-- PROBLEM STATEMENT --
Your output should consist solely of the lines from the one holding "The GREEN WALLET" to the end of the records below, inclusive, reproduced exactly and free of pictures.

[Before-and-after object listings]
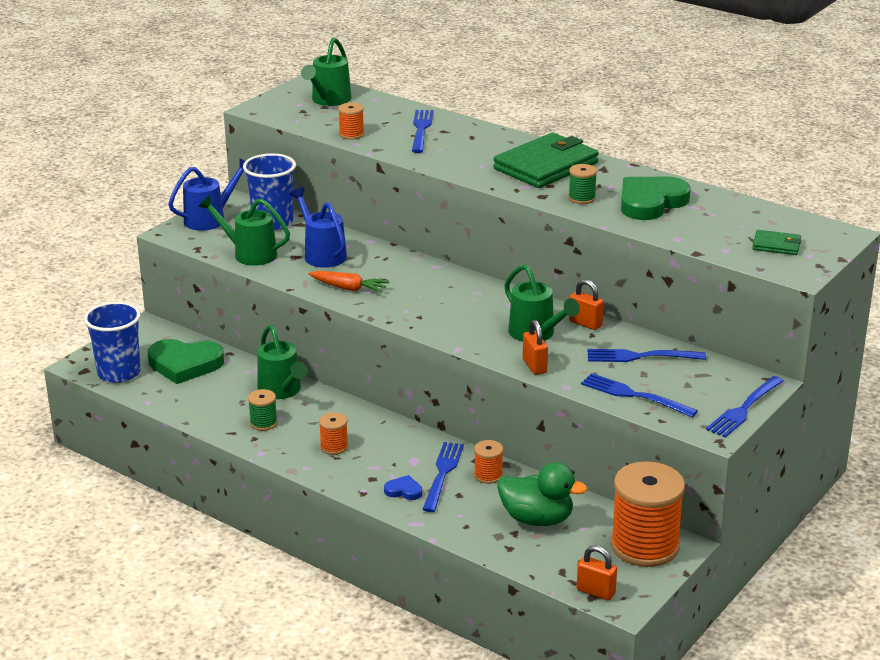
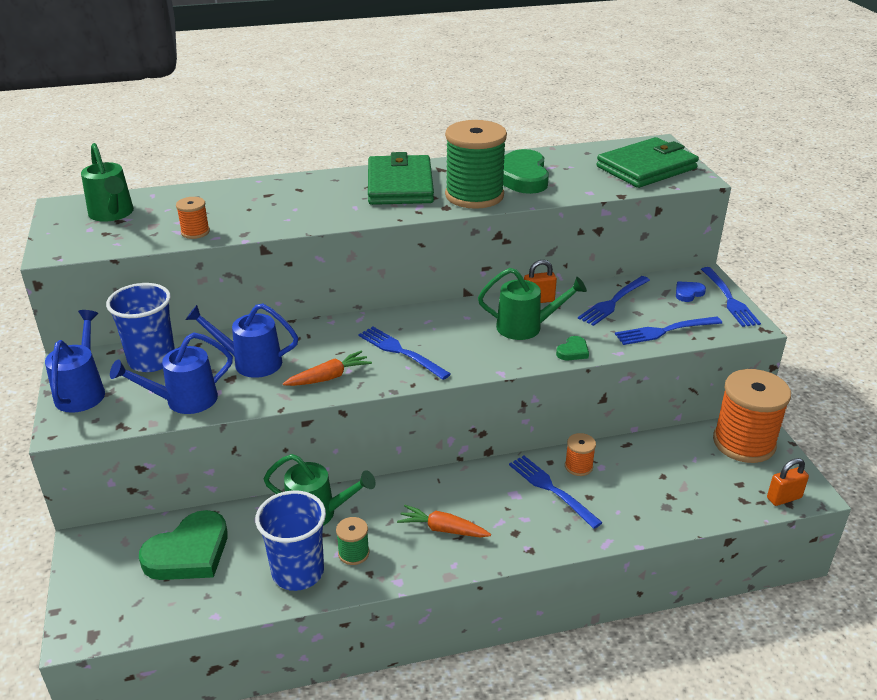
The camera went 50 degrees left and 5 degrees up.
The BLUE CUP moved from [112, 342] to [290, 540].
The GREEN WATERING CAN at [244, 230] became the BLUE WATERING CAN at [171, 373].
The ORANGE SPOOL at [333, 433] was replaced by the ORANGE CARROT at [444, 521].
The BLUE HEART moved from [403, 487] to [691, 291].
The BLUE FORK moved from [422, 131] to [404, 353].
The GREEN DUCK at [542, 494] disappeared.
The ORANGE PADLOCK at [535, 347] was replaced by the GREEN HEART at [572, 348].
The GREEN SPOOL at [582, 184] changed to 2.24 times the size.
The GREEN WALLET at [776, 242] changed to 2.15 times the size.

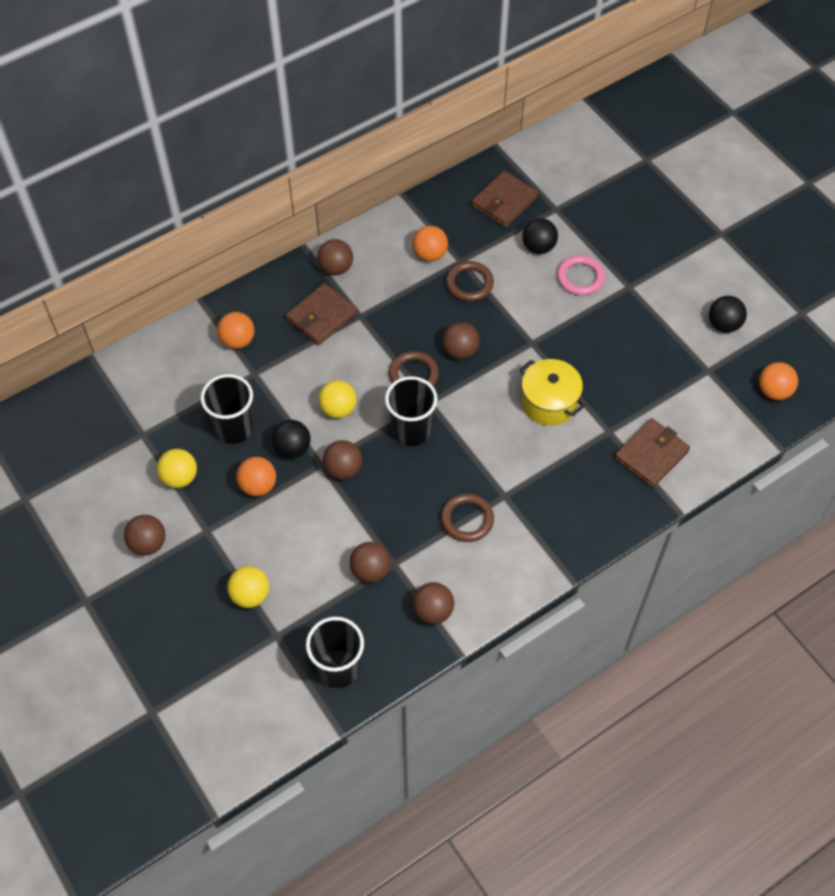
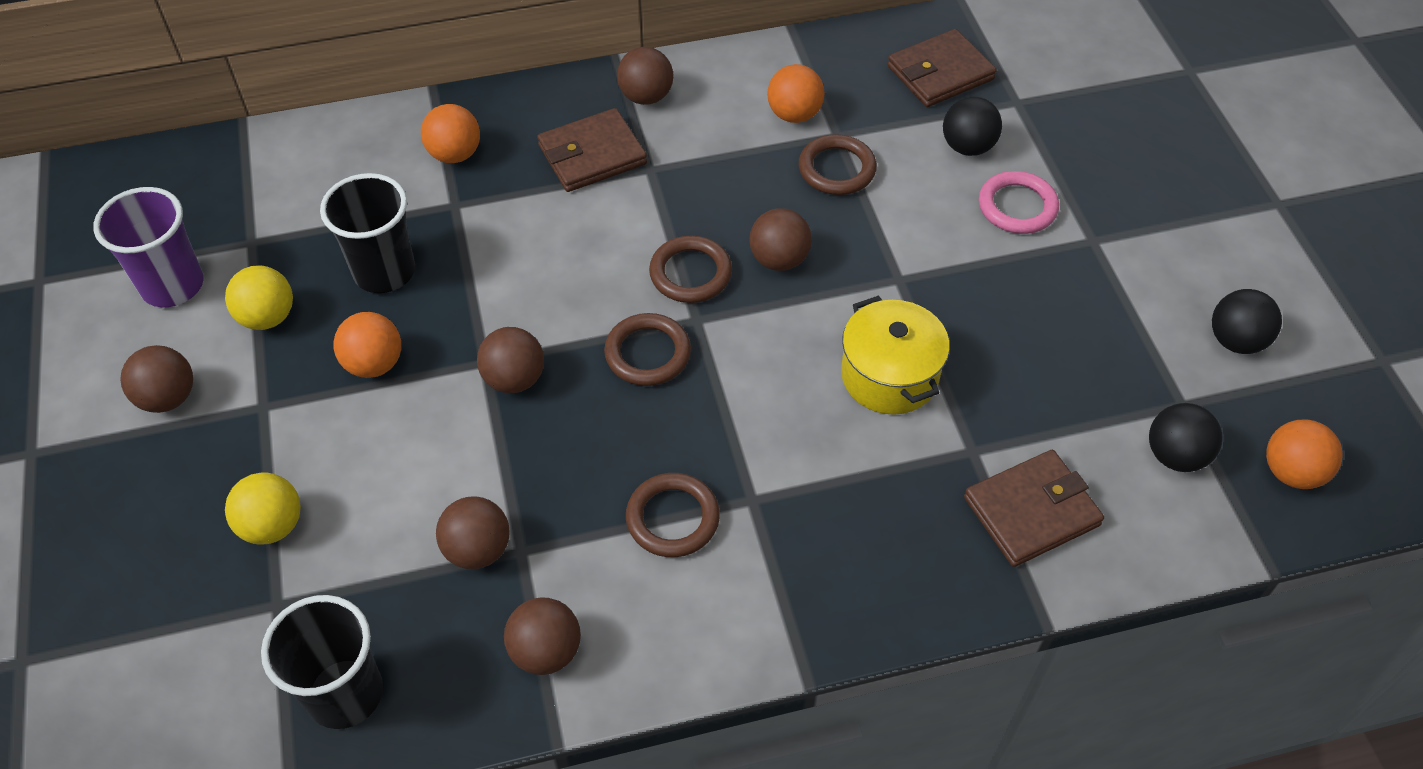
The camera went 20 degrees right and 5 degrees down.
The BLACK BALL moved from [291, 439] to [1186, 437].
The YELLOW BALL at [337, 399] disappeared.
The BLACK CUP at [411, 411] was replaced by the BROWN RING at [647, 349].
The PURPLE CUP at [148, 247] appeared.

-- SOLVED EXERCISE --
The GREEN WALLET at [776, 242] changed to 2.15 times the size.

The camera went 20 degrees right and 5 degrees down.
The BLACK BALL moved from [291, 439] to [1186, 437].
The YELLOW BALL at [337, 399] disappeared.
The BLACK CUP at [411, 411] was replaced by the BROWN RING at [647, 349].
The PURPLE CUP at [148, 247] appeared.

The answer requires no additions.